_Work item_
Can the data below be set down again exactly, line for line?

(Spatial object tracking data)

----------

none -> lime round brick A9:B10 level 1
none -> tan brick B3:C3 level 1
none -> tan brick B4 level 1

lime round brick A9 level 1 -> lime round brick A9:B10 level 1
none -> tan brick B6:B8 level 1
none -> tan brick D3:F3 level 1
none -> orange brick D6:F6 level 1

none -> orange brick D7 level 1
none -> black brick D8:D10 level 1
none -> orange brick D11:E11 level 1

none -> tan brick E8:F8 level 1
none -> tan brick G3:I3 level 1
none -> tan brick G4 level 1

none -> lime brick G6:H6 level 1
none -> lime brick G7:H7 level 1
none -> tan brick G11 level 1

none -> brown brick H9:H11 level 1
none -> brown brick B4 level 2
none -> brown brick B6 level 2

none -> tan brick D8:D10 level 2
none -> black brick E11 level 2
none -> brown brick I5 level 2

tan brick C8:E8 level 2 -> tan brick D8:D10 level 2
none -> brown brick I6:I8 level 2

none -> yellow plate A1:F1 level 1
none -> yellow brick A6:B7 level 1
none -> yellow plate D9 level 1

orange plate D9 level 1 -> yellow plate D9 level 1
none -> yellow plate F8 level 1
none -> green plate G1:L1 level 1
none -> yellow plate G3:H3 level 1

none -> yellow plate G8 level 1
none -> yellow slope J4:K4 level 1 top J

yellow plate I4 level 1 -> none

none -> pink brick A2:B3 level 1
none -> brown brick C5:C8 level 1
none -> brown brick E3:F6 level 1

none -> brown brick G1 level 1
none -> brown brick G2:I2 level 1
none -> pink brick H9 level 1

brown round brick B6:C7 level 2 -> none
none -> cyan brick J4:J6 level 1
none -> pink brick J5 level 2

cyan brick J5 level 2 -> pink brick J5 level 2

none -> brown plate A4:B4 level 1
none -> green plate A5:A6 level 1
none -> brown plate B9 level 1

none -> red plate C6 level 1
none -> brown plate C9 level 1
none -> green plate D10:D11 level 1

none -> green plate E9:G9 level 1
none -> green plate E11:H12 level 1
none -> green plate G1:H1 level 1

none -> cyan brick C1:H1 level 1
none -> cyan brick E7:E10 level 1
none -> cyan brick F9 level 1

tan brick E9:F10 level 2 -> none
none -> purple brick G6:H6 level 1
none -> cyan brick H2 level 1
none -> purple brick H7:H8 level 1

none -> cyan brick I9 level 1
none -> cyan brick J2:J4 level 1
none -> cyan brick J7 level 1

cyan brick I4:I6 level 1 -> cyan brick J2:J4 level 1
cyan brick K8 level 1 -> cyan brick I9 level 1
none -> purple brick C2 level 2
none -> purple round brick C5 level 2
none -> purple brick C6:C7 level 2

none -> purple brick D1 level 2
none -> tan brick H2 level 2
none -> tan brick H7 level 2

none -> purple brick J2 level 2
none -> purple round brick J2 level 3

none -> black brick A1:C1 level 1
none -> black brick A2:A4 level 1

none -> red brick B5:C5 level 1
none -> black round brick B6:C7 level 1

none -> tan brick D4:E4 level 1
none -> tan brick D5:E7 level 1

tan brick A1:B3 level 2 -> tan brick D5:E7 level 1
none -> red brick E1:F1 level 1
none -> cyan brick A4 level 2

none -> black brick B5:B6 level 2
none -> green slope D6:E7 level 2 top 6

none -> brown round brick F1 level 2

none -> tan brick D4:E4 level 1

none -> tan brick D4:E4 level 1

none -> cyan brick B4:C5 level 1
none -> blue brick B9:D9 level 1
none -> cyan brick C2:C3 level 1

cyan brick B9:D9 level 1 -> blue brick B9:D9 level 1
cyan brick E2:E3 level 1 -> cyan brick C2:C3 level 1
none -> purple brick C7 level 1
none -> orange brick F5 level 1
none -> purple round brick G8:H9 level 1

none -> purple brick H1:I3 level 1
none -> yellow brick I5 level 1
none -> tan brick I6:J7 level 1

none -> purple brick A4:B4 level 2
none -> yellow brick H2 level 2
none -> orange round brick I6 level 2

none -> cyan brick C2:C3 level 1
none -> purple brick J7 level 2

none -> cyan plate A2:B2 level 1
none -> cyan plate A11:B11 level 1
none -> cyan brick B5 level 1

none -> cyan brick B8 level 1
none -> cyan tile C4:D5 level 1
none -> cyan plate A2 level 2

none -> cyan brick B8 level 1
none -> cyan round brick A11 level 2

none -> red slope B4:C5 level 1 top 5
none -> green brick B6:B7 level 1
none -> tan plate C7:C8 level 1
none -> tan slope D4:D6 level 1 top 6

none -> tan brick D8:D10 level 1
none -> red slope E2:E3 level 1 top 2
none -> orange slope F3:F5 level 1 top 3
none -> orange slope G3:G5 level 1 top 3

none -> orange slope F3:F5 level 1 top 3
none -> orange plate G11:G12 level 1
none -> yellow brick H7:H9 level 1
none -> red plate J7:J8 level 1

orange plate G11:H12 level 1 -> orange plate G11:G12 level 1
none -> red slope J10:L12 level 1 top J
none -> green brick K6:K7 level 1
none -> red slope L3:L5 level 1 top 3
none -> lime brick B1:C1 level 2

----------

_Response_
none -> lime round brick A9:B10 level 1
none -> tan brick B3:C3 level 1
none -> tan brick B4 level 1

lime round brick A9 level 1 -> lime round brick A9:B10 level 1
none -> tan brick B6:B8 level 1
none -> tan brick D3:F3 level 1
none -> orange brick D6:F6 level 1

none -> orange brick D7 level 1
none -> black brick D8:D10 level 1
none -> orange brick D11:E11 level 1

none -> tan brick E8:F8 level 1
none -> tan brick G3:I3 level 1
none -> tan brick G4 level 1

none -> lime brick G6:H6 level 1
none -> lime brick G7:H7 level 1
none -> tan brick G11 level 1

none -> brown brick H9:H11 level 1
none -> brown brick B4 level 2
none -> brown brick B6 level 2

none -> tan brick D8:D10 level 2
none -> black brick E11 level 2
none -> brown brick I5 level 2

tan brick C8:E8 level 2 -> tan brick D8:D10 level 2
none -> brown brick I6:I8 level 2

none -> yellow plate A1:F1 level 1
none -> yellow brick A6:B7 level 1
none -> yellow plate D9 level 1

orange plate D9 level 1 -> yellow plate D9 level 1
none -> yellow plate F8 level 1
none -> green plate G1:L1 level 1
none -> yellow plate G3:H3 level 1

none -> yellow plate G8 level 1
none -> yellow slope J4:K4 level 1 top J

yellow plate I4 level 1 -> none

none -> pink brick A2:B3 level 1
none -> brown brick C5:C8 level 1
none -> brown brick E3:F6 level 1

none -> brown brick G1 level 1
none -> brown brick G2:I2 level 1
none -> pink brick H9 level 1

brown round brick B6:C7 level 2 -> none
none -> cyan brick J4:J6 level 1
none -> pink brick J5 level 2

cyan brick J5 level 2 -> pink brick J5 level 2

none -> brown plate A4:B4 level 1
none -> green plate A5:A6 level 1
none -> brown plate B9 level 1

none -> red plate C6 level 1
none -> brown plate C9 level 1
none -> green plate D10:D11 level 1

none -> green plate E9:G9 level 1
none -> green plate E11:H12 level 1
none -> green plate G1:H1 level 1

none -> cyan brick C1:H1 level 1
none -> cyan brick E7:E10 level 1
none -> cyan brick F9 level 1

tan brick E9:F10 level 2 -> none
none -> purple brick G6:H6 level 1
none -> cyan brick H2 level 1
none -> purple brick H7:H8 level 1

none -> cyan brick I9 level 1
none -> cyan brick J2:J4 level 1
none -> cyan brick J7 level 1

cyan brick I4:I6 level 1 -> cyan brick J2:J4 level 1
cyan brick K8 level 1 -> cyan brick I9 level 1
none -> purple brick C2 level 2
none -> purple round brick C5 level 2
none -> purple brick C6:C7 level 2

none -> purple brick D1 level 2
none -> tan brick H2 level 2
none -> tan brick H7 level 2

none -> purple brick J2 level 2
none -> purple round brick J2 level 3

none -> black brick A1:C1 level 1
none -> black brick A2:A4 level 1

none -> red brick B5:C5 level 1
none -> black round brick B6:C7 level 1

none -> tan brick D4:E4 level 1
none -> tan brick D5:E7 level 1

tan brick A1:B3 level 2 -> tan brick D5:E7 level 1
none -> red brick E1:F1 level 1
none -> cyan brick A4 level 2

none -> black brick B5:B6 level 2
none -> green slope D6:E7 level 2 top 6

none -> brown round brick F1 level 2

none -> tan brick D4:E4 level 1

none -> tan brick D4:E4 level 1

none -> cyan brick B4:C5 level 1
none -> blue brick B9:D9 level 1
none -> cyan brick C2:C3 level 1

cyan brick B9:D9 level 1 -> blue brick B9:D9 level 1
cyan brick E2:E3 level 1 -> cyan brick C2:C3 level 1
none -> purple brick C7 level 1
none -> orange brick F5 level 1
none -> purple round brick G8:H9 level 1

none -> purple brick H1:I3 level 1
none -> yellow brick I5 level 1
none -> tan brick I6:J7 level 1

none -> purple brick A4:B4 level 2
none -> yellow brick H2 level 2
none -> orange round brick I6 level 2

none -> cyan brick C2:C3 level 1
none -> purple brick J7 level 2

none -> cyan plate A2:B2 level 1
none -> cyan plate A11:B11 level 1
none -> cyan brick B5 level 1

none -> cyan brick B8 level 1
none -> cyan tile C4:D5 level 1
none -> cyan plate A2 level 2

none -> cyan brick B8 level 1
none -> cyan round brick A11 level 2

none -> red slope B4:C5 level 1 top 5
none -> green brick B6:B7 level 1
none -> tan plate C7:C8 level 1
none -> tan slope D4:D6 level 1 top 6

none -> tan brick D8:D10 level 1
none -> red slope E2:E3 level 1 top 2
none -> orange slope F3:F5 level 1 top 3
none -> orange slope G3:G5 level 1 top 3

none -> orange slope F3:F5 level 1 top 3
none -> orange plate G11:G12 level 1
none -> yellow brick H7:H9 level 1
none -> red plate J7:J8 level 1

orange plate G11:H12 level 1 -> orange plate G11:G12 level 1
none -> red slope J10:L12 level 1 top J
none -> green brick K6:K7 level 1
none -> red slope L3:L5 level 1 top 3
none -> lime brick B1:C1 level 2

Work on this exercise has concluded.